Exercise description: Will you quote only the lines starting at the one that contains "(81, 251) = (158, 479): pink" and ending with the last line of the listing below, inclusive?
─── Records shown ───
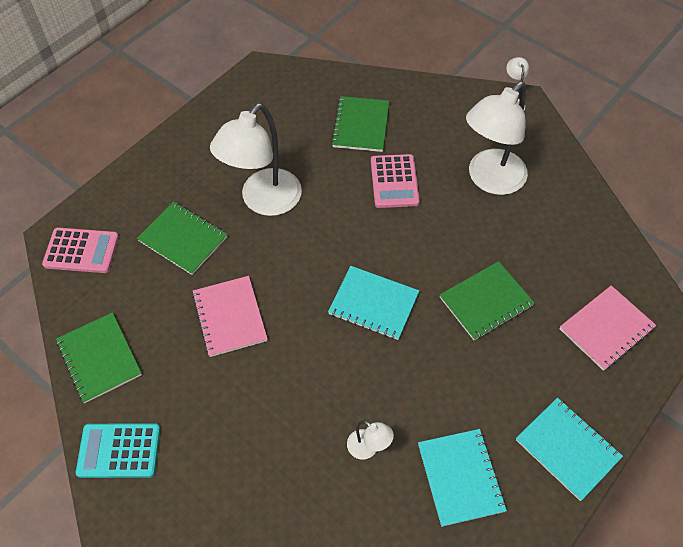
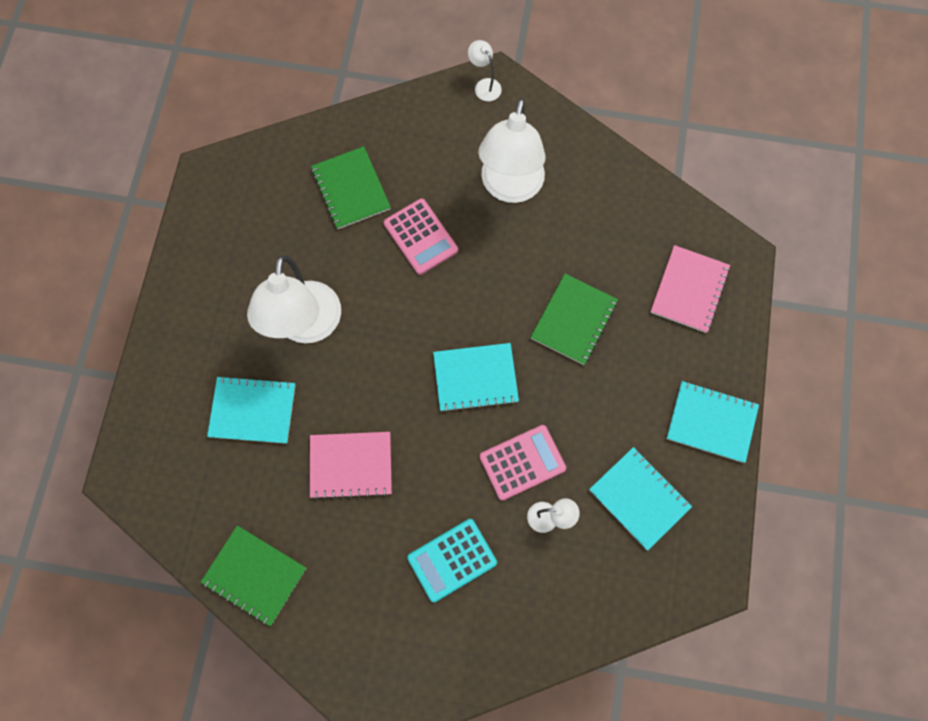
camera: 30 degrees left, 15 degrees up
(81, 251) = (158, 479): pink calculator -> pink calculator (522, 462)
(119, 451) = (334, 648): turquoise calculator -> turquoise calculator (452, 560)
(183, 239) = (253, 410): green notebook -> turquoise notebook
(229, 317) = (351, 465): pink notebook -> pink notebook turned 45 degrees counterclockwise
───
Output for this exercise:
(81, 251) = (158, 479): pink calculator -> pink calculator (522, 462)
(119, 451) = (334, 648): turquoise calculator -> turquoise calculator (452, 560)
(183, 239) = (253, 410): green notebook -> turquoise notebook
(229, 317) = (351, 465): pink notebook -> pink notebook turned 45 degrees counterclockwise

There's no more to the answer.